- [Task]: Only certain lines below are wanted: those starting at the line containing "pink_nuduvapux <244 127 281 152> -> none" and ending at the line containing "yellow_genaludik <599 399 654 471> -> none", both included, each retyped exactly.

- [Material for the task]:

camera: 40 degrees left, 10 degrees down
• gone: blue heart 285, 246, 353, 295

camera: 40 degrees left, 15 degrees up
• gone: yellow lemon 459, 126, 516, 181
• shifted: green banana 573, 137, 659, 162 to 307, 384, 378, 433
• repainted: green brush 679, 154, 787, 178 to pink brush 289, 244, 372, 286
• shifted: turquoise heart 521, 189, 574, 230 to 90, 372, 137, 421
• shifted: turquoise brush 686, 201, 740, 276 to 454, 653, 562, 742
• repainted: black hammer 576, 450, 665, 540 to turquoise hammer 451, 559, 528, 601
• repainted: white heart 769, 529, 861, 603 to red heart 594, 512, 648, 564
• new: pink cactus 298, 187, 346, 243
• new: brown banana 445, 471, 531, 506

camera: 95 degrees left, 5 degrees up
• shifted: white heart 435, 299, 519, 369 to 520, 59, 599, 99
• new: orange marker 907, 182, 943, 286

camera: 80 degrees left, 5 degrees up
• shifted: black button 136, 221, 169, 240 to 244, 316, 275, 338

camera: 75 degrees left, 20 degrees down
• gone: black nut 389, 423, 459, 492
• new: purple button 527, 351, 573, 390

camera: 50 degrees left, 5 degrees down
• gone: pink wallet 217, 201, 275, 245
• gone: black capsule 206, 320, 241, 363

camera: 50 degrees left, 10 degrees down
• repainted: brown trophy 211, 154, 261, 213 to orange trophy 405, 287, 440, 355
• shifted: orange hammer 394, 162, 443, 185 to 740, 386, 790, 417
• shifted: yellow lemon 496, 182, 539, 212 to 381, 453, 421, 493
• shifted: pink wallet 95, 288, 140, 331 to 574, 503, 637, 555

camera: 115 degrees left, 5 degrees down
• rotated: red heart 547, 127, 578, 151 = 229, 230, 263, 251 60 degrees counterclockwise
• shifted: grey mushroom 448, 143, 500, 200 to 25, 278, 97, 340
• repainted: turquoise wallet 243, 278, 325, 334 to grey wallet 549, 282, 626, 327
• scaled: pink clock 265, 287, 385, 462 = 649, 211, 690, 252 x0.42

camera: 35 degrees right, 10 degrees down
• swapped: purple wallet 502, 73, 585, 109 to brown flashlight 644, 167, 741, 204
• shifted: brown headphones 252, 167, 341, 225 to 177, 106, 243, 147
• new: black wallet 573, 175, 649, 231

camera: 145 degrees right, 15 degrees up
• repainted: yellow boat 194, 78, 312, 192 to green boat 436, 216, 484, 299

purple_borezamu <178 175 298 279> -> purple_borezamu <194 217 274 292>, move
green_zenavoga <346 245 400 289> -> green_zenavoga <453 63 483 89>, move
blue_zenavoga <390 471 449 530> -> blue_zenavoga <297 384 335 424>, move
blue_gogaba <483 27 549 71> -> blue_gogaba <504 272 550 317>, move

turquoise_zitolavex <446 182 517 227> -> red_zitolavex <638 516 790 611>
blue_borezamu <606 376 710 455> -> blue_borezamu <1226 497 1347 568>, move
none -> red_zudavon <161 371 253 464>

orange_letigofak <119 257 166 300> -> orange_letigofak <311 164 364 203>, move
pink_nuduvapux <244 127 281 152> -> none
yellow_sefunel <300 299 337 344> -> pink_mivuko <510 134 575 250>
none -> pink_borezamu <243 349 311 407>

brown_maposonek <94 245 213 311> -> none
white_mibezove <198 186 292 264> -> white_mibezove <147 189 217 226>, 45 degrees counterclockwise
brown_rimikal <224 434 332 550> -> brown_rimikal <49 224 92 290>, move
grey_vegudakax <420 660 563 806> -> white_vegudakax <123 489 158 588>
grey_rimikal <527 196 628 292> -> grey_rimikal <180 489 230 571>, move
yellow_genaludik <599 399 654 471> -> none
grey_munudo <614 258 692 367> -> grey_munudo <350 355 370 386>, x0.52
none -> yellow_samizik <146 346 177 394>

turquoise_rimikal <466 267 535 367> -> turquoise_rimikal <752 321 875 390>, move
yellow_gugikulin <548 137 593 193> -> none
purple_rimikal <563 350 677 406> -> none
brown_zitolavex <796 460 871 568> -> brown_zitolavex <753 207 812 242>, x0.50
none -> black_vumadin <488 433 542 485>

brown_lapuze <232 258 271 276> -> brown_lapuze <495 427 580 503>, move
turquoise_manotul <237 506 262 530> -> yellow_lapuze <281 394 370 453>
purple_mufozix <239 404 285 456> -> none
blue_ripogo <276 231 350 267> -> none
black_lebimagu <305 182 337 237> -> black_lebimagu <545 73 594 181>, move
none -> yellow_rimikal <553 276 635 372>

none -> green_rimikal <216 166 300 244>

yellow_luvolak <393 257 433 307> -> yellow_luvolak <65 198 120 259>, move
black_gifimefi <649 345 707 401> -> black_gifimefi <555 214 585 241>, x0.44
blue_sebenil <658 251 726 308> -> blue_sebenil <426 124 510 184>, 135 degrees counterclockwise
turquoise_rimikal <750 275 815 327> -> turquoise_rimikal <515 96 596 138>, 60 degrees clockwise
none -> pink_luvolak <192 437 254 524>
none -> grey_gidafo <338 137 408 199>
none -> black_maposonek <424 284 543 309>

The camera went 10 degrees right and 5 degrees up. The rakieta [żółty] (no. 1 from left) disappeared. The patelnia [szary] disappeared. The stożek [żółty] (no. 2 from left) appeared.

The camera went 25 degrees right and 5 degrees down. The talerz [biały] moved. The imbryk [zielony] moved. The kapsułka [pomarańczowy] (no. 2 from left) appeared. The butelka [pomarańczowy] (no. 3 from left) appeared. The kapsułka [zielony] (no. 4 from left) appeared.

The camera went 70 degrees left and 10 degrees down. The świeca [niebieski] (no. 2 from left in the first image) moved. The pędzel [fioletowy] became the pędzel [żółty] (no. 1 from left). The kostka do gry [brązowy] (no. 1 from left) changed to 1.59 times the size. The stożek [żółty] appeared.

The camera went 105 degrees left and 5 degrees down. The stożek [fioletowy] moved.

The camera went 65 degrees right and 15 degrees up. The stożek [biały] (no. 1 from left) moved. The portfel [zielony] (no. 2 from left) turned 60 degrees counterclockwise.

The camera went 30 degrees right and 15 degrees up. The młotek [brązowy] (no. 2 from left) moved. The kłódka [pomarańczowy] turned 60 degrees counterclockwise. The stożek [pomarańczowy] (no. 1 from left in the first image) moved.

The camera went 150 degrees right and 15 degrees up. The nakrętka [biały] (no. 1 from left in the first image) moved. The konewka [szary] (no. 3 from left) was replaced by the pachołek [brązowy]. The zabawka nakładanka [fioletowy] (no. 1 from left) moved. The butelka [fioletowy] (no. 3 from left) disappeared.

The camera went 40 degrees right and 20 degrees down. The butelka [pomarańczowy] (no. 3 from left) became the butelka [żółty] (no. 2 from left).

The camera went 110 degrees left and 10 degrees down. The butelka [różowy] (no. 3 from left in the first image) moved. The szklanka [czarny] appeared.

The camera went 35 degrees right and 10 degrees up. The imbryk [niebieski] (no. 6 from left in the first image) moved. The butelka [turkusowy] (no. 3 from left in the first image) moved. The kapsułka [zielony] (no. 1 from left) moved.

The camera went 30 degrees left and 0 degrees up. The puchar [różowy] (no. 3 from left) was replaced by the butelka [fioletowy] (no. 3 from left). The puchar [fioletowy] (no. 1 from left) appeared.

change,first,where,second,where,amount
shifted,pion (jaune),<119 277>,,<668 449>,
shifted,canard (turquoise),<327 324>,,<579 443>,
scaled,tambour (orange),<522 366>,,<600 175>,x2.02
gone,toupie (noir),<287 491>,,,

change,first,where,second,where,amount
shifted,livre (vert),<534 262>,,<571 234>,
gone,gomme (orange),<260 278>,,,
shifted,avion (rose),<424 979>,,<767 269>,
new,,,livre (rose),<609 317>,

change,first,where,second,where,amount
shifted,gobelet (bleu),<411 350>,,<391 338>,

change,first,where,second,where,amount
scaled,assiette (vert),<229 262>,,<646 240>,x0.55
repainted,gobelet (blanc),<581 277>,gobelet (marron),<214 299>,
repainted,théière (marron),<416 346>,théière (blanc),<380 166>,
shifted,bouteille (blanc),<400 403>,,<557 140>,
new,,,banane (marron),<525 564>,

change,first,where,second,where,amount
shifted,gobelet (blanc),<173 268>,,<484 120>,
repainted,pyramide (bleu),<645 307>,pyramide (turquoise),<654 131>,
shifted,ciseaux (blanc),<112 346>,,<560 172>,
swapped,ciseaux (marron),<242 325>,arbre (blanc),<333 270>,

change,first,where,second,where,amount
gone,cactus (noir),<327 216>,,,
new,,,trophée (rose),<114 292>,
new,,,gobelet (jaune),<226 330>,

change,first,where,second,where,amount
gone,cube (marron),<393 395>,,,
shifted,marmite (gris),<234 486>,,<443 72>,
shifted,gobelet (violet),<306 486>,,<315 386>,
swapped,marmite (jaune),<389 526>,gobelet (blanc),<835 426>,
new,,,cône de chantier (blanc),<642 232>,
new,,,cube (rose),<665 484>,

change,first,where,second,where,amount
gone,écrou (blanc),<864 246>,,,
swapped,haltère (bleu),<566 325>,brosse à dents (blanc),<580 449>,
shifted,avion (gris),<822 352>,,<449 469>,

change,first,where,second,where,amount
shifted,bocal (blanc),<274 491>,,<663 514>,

- [The completed task]:
pink_nuduvapux <244 127 281 152> -> none
yellow_sefunel <300 299 337 344> -> pink_mivuko <510 134 575 250>
none -> pink_borezamu <243 349 311 407>

brown_maposonek <94 245 213 311> -> none
white_mibezove <198 186 292 264> -> white_mibezove <147 189 217 226>, 45 degrees counterclockwise
brown_rimikal <224 434 332 550> -> brown_rimikal <49 224 92 290>, move
grey_vegudakax <420 660 563 806> -> white_vegudakax <123 489 158 588>
grey_rimikal <527 196 628 292> -> grey_rimikal <180 489 230 571>, move
yellow_genaludik <599 399 654 471> -> none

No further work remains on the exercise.